──────── Data to use ────────

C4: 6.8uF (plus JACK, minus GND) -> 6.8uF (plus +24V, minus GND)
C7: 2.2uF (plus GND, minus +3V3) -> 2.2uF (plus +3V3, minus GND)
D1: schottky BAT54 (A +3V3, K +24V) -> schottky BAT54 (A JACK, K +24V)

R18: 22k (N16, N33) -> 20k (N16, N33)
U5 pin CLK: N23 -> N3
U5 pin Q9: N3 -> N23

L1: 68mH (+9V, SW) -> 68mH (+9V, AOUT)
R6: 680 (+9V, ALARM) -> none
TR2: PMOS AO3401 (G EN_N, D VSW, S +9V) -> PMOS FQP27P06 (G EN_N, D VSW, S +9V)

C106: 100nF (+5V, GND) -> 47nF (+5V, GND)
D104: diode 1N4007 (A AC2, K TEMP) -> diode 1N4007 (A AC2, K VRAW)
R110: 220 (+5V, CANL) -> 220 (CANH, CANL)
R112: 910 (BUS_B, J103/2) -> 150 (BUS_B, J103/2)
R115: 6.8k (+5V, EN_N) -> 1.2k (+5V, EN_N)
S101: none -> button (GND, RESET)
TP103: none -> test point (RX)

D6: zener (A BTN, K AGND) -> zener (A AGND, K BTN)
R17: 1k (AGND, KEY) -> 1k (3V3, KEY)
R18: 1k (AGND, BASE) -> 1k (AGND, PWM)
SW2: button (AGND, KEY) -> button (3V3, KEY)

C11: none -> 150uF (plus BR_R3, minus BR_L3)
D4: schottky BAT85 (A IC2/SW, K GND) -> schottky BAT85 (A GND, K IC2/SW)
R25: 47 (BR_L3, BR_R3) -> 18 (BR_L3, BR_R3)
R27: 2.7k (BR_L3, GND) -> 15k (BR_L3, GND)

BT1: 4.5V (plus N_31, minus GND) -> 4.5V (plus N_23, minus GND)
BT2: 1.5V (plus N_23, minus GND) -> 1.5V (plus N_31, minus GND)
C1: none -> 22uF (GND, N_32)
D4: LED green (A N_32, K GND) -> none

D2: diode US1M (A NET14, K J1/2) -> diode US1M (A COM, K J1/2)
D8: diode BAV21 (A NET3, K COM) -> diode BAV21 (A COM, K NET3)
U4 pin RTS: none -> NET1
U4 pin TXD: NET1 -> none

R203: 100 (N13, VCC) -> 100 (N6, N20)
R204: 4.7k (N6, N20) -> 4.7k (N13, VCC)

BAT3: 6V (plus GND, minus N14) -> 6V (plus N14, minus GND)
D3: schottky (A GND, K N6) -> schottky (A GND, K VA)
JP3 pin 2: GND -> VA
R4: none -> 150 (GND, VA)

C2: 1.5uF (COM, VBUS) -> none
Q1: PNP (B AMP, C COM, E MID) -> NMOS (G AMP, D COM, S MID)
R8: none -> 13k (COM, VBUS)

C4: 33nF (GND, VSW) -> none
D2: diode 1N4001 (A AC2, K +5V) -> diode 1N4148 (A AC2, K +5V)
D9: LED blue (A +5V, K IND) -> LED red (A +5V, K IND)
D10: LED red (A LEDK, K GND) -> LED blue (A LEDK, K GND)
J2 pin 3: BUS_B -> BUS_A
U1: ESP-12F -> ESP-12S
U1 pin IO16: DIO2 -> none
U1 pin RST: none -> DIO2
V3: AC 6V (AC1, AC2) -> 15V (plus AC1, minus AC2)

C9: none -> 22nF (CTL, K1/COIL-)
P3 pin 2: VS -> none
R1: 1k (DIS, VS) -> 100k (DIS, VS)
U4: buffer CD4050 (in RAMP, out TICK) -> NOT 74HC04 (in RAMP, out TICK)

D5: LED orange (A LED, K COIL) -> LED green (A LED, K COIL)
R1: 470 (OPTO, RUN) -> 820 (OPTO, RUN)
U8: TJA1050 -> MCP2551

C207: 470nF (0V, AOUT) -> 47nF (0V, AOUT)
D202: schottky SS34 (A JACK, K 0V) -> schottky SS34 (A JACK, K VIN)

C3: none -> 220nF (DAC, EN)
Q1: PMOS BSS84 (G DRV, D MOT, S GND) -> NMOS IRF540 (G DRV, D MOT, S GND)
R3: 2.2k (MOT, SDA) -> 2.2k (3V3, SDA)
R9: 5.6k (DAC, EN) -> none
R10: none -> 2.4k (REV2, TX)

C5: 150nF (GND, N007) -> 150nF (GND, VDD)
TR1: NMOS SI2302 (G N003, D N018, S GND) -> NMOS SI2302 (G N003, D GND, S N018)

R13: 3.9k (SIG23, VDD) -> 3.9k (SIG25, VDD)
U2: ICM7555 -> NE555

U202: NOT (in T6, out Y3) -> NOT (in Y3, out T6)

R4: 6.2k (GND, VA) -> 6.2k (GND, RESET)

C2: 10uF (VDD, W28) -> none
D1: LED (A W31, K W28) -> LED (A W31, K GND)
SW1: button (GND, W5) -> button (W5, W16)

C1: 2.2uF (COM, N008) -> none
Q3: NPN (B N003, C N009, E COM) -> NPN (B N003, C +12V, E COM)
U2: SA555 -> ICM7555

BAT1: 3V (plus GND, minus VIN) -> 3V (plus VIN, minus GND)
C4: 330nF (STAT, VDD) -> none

────────

After identifying the lines above that contain "PMOS", copy each one.

§ Output of the exercise
TR2: PMOS AO3401 (G EN_N, D VSW, S +9V) -> PMOS FQP27P06 (G EN_N, D VSW, S +9V)
Q1: PMOS BSS84 (G DRV, D MOT, S GND) -> NMOS IRF540 (G DRV, D MOT, S GND)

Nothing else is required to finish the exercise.